WORK TO COMPLETE: Line by line, print the records exactly as they are, dropping the pictures.

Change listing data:

=== Begin Enclosure ===

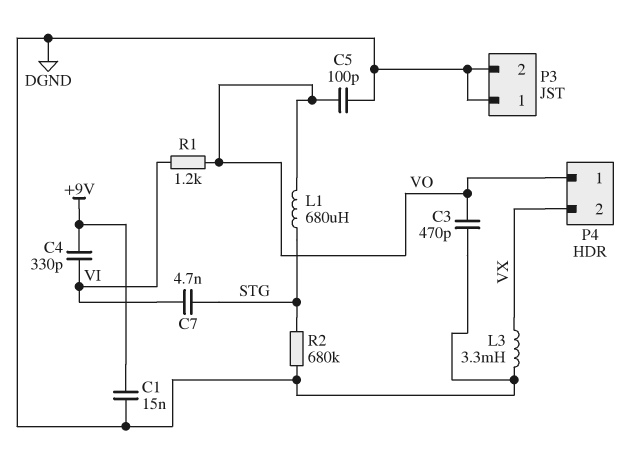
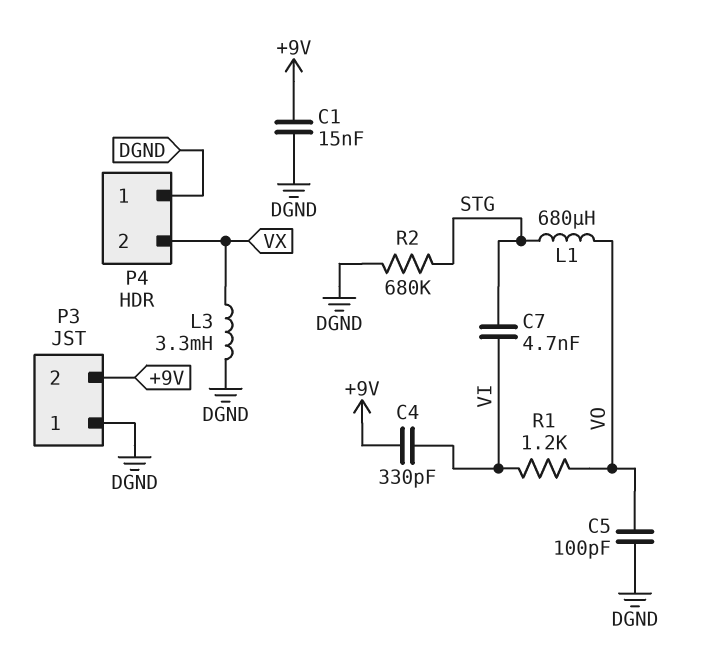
C3: 470pF (DGND, VO) -> none
P3 pin 2: DGND -> +9V
P4 pin 1: VO -> DGND

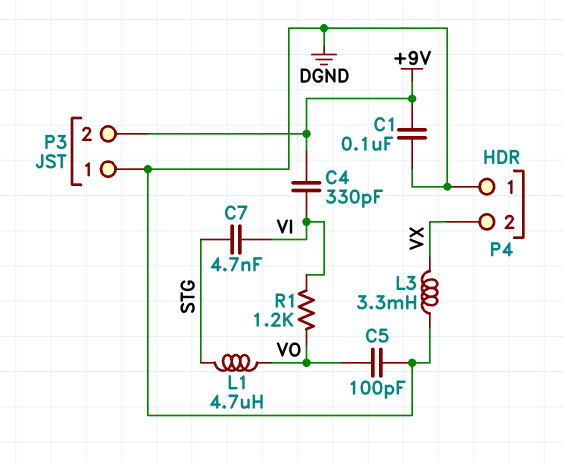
C1: 15nF (+9V, DGND) -> 100nF (+9V, DGND)
L1: 680uH (STG, VO) -> 4.7uH (STG, VO)
R2: 680k (DGND, STG) -> none

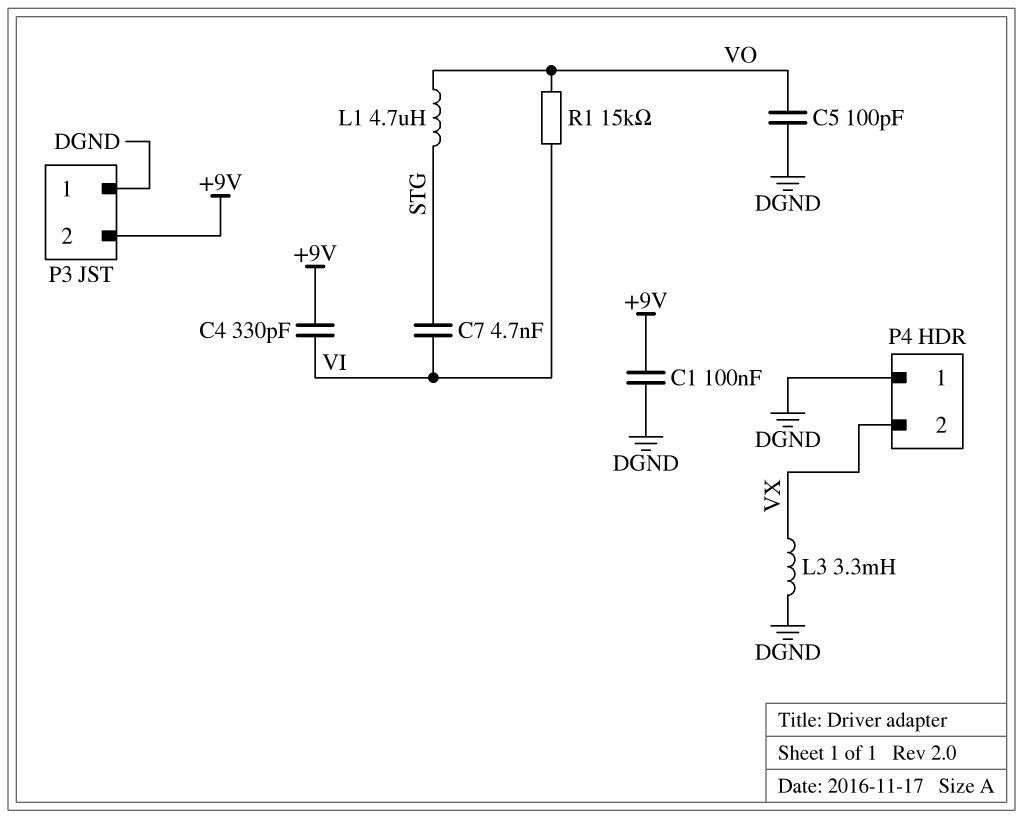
R1: 1.2k (VI, VO) -> 15k (VI, VO)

=== End Enclosure ===

RESPONSE AREA:
C3: 470pF (DGND, VO) -> none
P3 pin 2: DGND -> +9V
P4 pin 1: VO -> DGND

C1: 15nF (+9V, DGND) -> 100nF (+9V, DGND)
L1: 680uH (STG, VO) -> 4.7uH (STG, VO)
R2: 680k (DGND, STG) -> none

R1: 1.2k (VI, VO) -> 15k (VI, VO)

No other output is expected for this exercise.